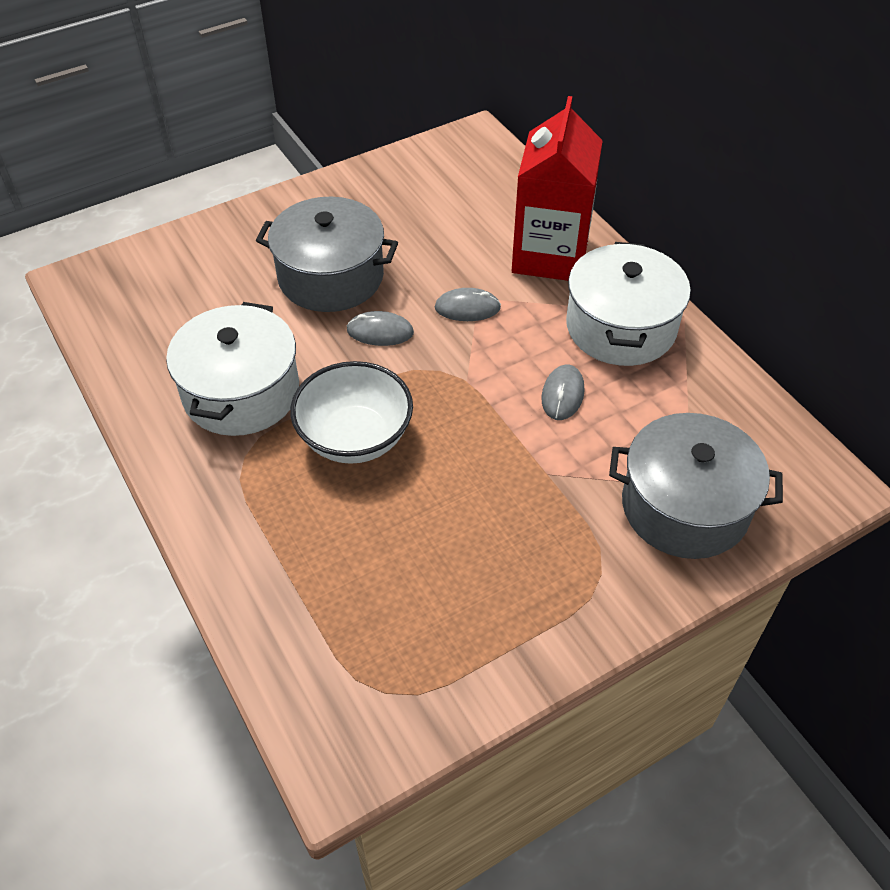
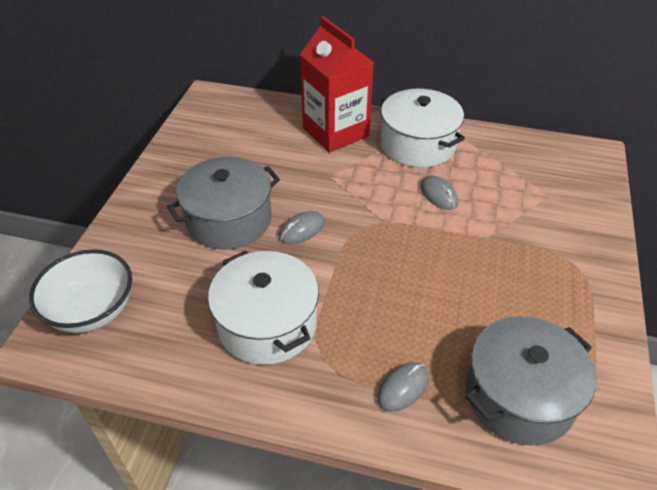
camera: 45 degrees left, 5 degrees down
white bowl [290,361,413,464] -> white bowl moved to [29,250,132,333]
grey mouse [435,288,501,321] -> grey mouse moved to [377,362,429,412]
grey pot [609,413,783,559] -> grey pot moved to [466,316,596,446]

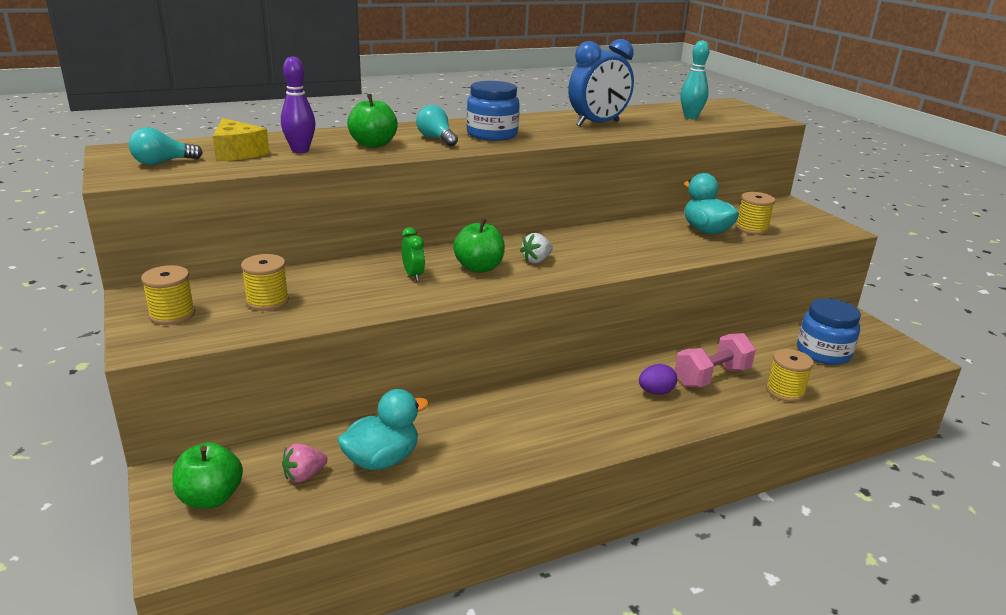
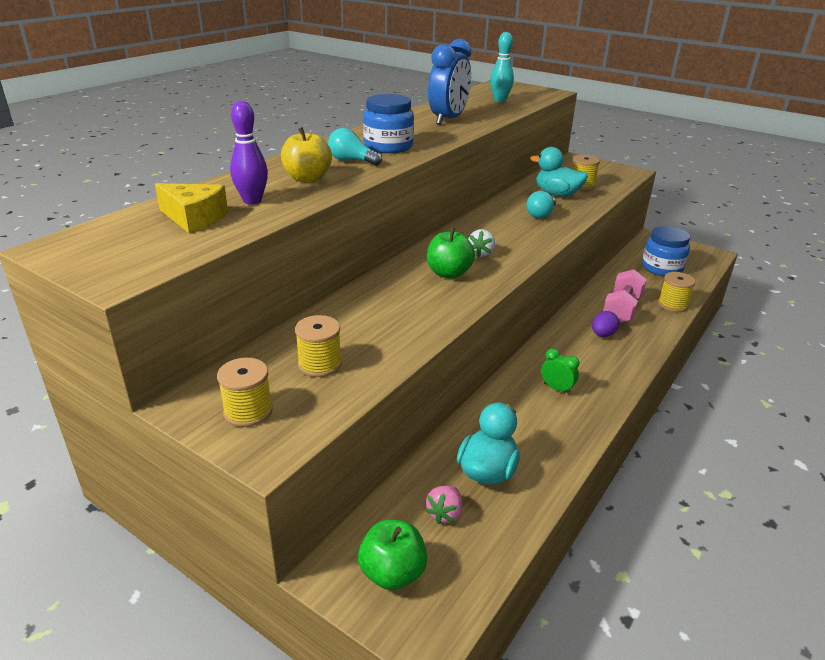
camera: 30 degrees left, 5 degrees up
turquoise light bulb [129,127,203,165] -> turquoise light bulb moved to [526,191,556,219]
green apple [347,94,398,148] -> yellow apple [281,127,332,183]
green clock [401,227,425,281] -> green clock moved to [541,348,579,394]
========================================
Requirement: Print the entries above exactly, taking out only the pictures.

Exercise answer:
camera: 45 degrees left, 5 degrees down
white bowl [290,361,413,464] -> white bowl moved to [29,250,132,333]
grey mouse [435,288,501,321] -> grey mouse moved to [377,362,429,412]
grey pot [609,413,783,559] -> grey pot moved to [466,316,596,446]

camera: 30 degrees left, 5 degrees up
turquoise light bulb [129,127,203,165] -> turquoise light bulb moved to [526,191,556,219]
green apple [347,94,398,148] -> yellow apple [281,127,332,183]
green clock [401,227,425,281] -> green clock moved to [541,348,579,394]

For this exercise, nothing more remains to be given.